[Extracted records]

***

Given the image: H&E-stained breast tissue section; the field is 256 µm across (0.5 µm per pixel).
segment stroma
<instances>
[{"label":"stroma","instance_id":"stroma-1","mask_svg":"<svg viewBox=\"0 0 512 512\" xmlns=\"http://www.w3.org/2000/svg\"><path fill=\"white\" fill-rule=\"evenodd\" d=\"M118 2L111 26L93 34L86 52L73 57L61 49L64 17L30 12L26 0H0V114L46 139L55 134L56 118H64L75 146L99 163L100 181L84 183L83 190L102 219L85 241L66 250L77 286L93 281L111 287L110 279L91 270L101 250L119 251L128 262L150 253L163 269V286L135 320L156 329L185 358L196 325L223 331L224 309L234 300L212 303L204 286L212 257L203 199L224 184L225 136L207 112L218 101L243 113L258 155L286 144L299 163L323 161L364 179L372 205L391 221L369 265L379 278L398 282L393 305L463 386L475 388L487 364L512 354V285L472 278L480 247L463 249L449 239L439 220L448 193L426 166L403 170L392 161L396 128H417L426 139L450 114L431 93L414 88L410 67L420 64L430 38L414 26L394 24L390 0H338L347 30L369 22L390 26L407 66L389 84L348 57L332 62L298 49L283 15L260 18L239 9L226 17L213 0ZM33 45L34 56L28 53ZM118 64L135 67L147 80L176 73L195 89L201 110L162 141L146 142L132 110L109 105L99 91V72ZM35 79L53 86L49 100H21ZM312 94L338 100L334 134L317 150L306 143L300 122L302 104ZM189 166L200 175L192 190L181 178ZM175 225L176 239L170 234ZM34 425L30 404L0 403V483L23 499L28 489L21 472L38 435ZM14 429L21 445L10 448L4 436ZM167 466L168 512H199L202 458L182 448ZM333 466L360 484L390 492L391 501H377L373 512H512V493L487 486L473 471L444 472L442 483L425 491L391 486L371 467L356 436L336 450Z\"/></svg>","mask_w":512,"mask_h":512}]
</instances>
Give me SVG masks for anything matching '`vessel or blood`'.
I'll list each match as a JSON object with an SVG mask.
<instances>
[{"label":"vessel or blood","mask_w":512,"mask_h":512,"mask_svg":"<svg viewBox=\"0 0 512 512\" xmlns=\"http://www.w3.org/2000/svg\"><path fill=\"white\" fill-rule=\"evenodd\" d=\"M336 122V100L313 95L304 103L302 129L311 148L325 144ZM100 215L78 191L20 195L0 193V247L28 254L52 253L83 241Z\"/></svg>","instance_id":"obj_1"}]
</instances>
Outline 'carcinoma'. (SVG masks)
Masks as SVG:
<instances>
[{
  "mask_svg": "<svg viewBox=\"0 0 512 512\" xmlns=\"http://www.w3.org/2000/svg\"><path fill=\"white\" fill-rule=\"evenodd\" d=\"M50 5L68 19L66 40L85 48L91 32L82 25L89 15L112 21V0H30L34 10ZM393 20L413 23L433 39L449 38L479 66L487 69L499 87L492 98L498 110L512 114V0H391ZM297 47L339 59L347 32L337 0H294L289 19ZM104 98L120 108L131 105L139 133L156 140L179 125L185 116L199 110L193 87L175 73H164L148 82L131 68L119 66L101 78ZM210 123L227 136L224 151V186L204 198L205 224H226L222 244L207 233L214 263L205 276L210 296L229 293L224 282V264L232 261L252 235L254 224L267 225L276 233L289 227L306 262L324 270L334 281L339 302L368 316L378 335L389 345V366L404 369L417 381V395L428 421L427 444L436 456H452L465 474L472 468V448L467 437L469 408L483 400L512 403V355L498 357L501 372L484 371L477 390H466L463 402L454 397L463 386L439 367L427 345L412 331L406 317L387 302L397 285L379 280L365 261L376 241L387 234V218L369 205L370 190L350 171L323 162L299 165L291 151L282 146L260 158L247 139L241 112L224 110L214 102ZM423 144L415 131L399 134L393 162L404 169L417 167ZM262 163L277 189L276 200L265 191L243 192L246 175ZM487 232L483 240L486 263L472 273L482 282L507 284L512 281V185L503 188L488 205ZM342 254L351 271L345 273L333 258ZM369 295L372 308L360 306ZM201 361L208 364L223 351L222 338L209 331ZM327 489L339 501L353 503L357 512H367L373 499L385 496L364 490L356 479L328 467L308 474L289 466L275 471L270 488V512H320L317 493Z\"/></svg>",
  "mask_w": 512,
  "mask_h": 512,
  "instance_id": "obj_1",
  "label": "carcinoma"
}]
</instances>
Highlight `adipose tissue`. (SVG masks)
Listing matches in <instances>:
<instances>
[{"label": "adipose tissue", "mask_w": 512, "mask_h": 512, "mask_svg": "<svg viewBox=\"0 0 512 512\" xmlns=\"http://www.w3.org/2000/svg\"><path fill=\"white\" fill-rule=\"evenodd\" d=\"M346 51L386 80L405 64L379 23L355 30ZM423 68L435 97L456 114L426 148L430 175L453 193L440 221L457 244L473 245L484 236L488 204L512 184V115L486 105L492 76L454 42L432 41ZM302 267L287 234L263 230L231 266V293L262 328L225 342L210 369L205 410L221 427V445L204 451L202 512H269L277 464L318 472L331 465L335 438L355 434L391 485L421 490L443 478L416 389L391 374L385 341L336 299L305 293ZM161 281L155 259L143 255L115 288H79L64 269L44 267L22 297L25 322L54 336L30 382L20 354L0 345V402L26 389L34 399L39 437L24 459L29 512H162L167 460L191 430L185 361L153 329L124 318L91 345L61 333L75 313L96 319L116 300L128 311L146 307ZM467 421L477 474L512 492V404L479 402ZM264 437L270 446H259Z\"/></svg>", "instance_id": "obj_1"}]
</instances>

***

TASK GOAL:
Copy all lines above containing the string "carcinoma".

FINAL RESULT:
Outline 'carcinoma'. (SVG masks)
  "label": "carcinoma"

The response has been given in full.